(Colored object listings)
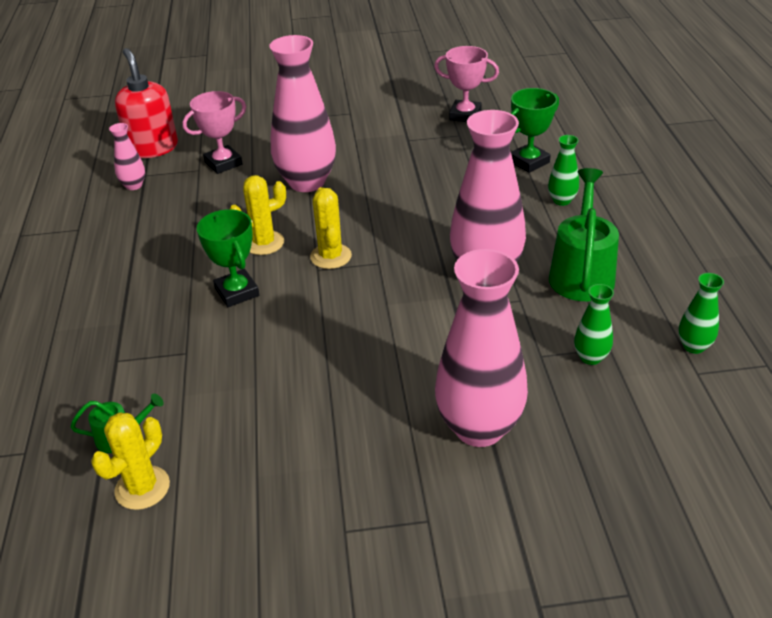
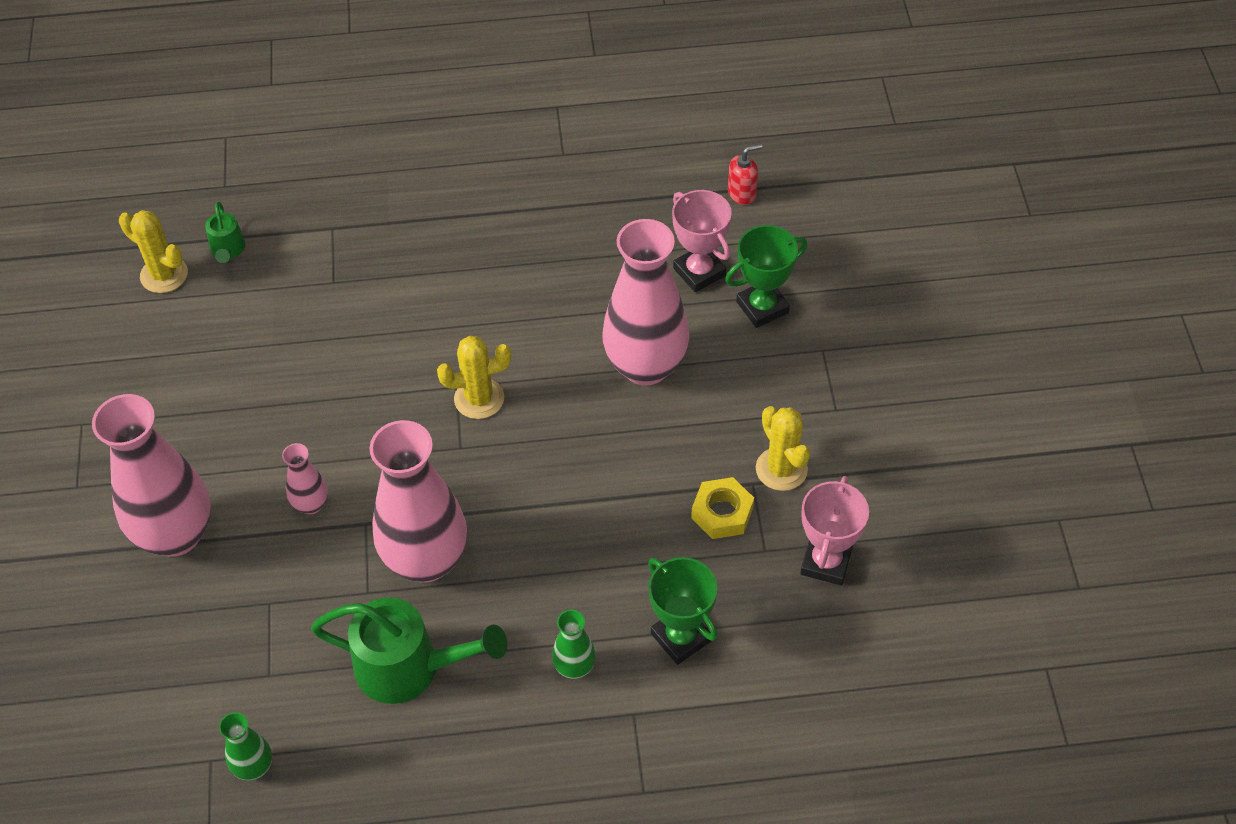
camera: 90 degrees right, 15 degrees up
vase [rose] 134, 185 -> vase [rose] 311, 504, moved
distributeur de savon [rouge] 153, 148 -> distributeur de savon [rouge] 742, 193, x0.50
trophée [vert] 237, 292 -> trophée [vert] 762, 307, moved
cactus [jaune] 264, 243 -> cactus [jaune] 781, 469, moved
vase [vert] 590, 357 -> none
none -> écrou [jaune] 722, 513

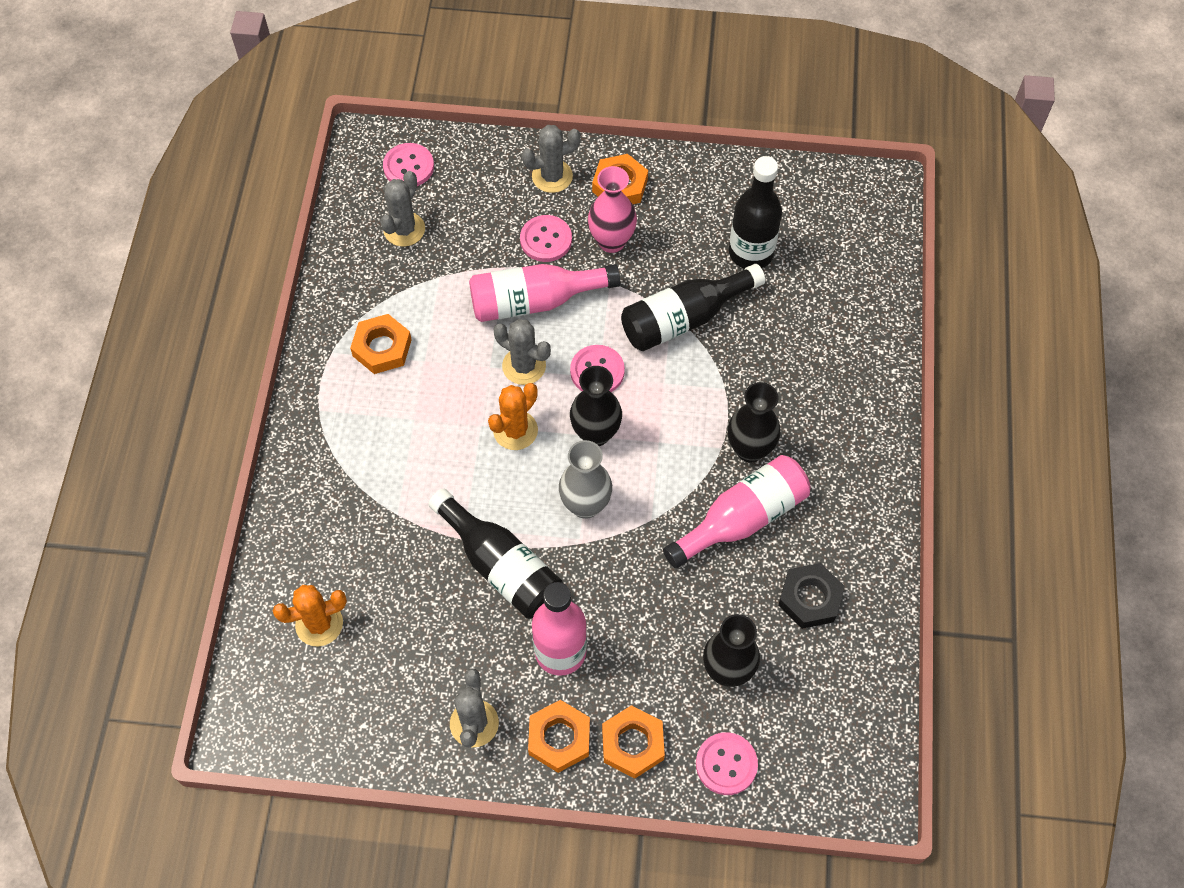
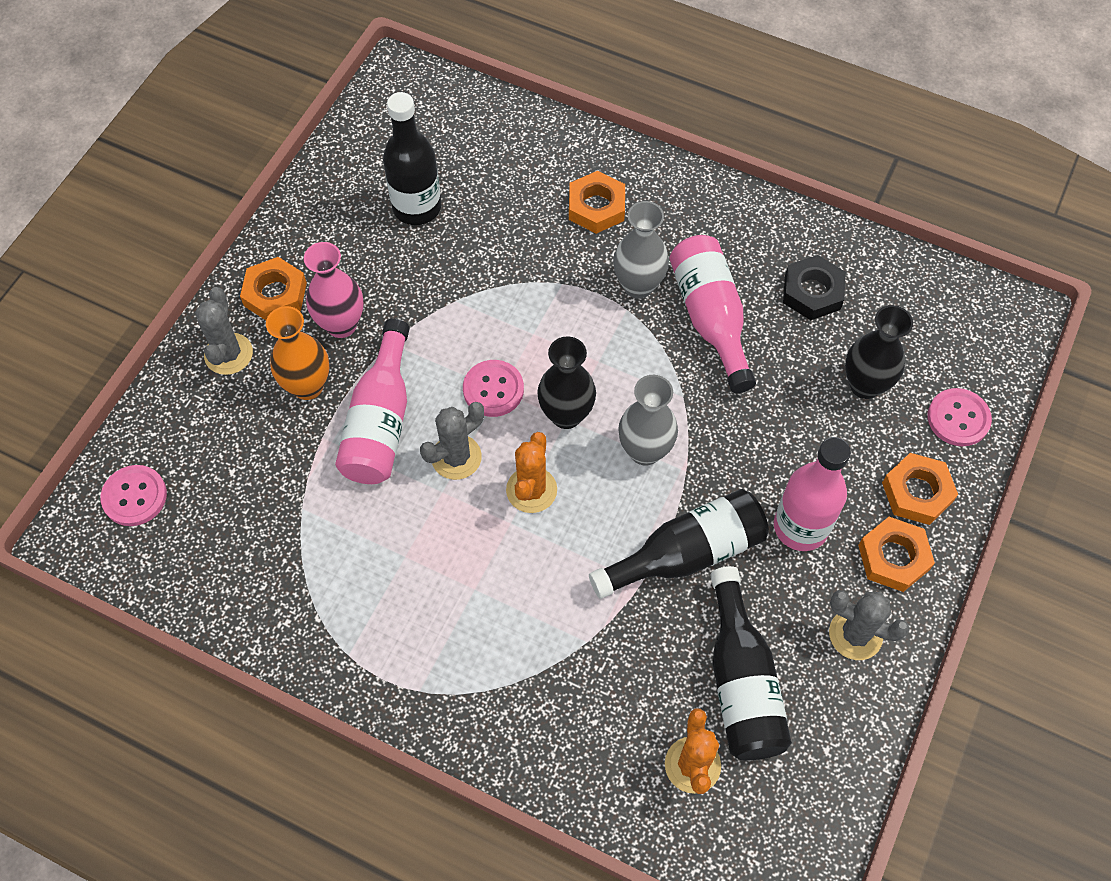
camera: 70 degrees left, 0 degrees up
écrou [orange] 382, 348 -> écrou [orange] 596, 207, moved
cactus [gris] 404, 229 -> none
cactus [orange] 515, 430 -> cactus [orange] 531, 490, 45 degrees clockwise
bouton [rose] 546, 240 -> vase [orange] 307, 386
bouteille [noir] 684, 318 -> bouteille [noir] 741, 681, moved
vase [noir] 749, 449 -> vase [gris] 638, 285

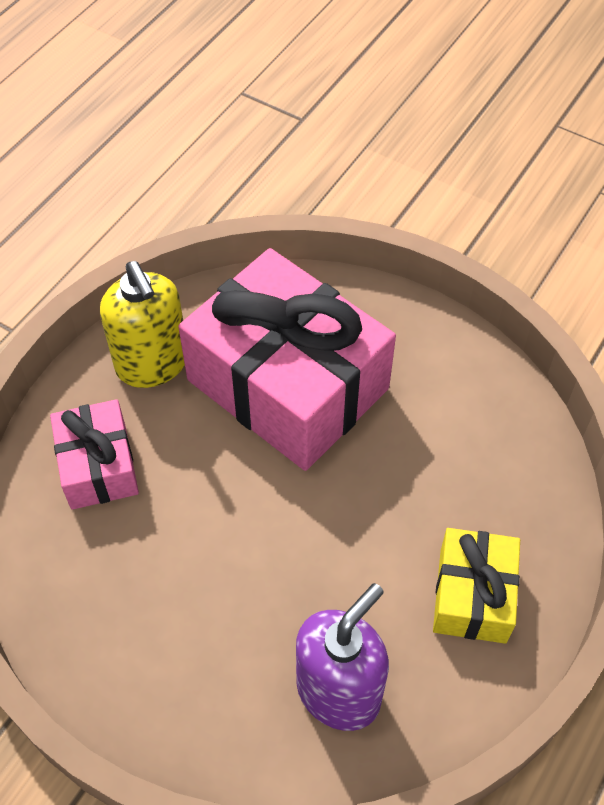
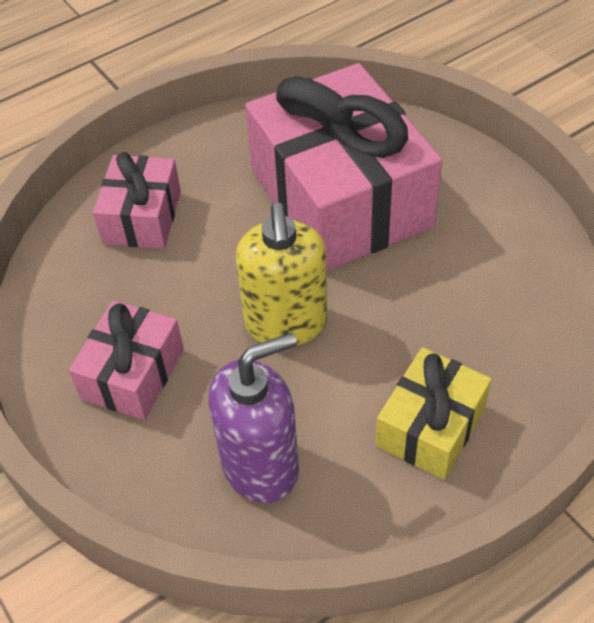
camera: 25 degrees right, 5 degrees down
distributeur de savon [jaune] 152, 364 -> distributeur de savon [jaune] 286, 323, moved
none -> cadeau [rose] 133, 374

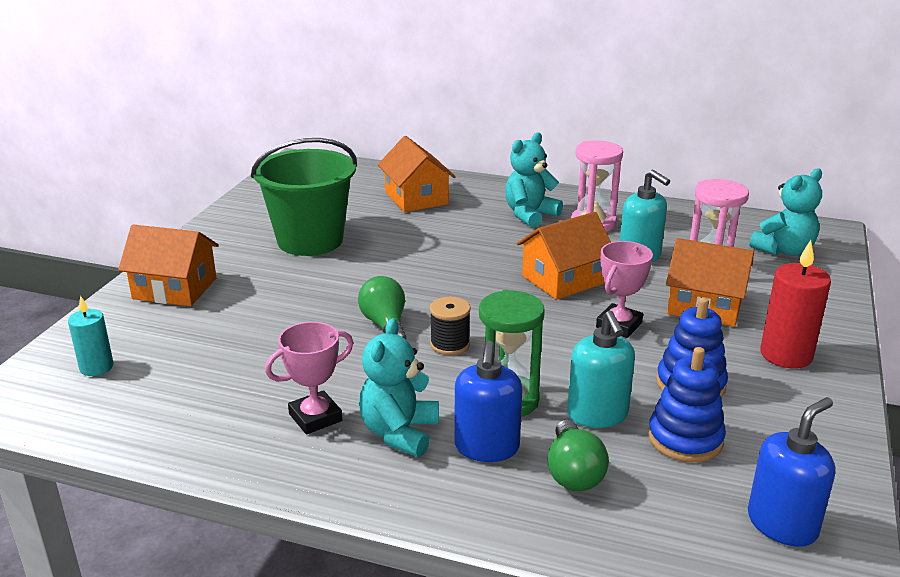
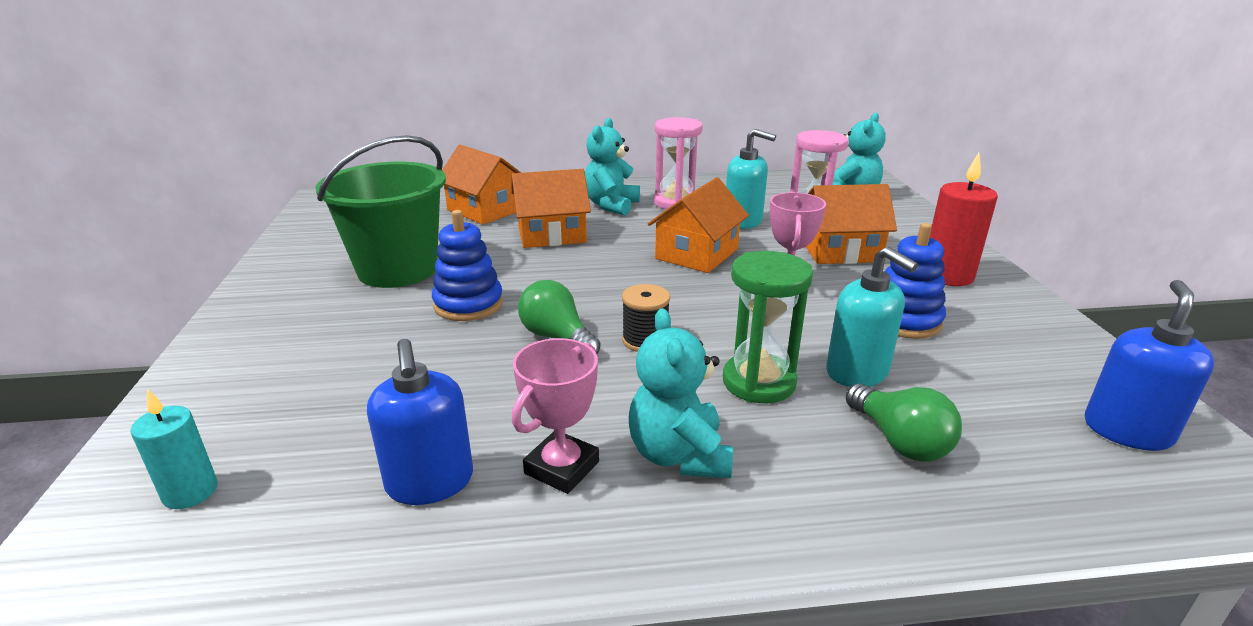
camera: 25 degrees left, 0 degrees up
maison [orange] 175, 288 -> maison [orange] 551, 234, moved
distributeur de savon [bleu] 486, 447 -> distributeur de savon [bleu] 430, 482, moved
jouet à empiler [bleu] 685, 439 -> jouet à empiler [bleu] 468, 304, moved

● **EXERCISE BRIEF**:
Examine the records and pull out every line where the string "vert" occurs.

● **TASK ANSWER**:
trophée [vert] 237, 292 -> trophée [vert] 762, 307, moved
vase [vert] 590, 357 -> none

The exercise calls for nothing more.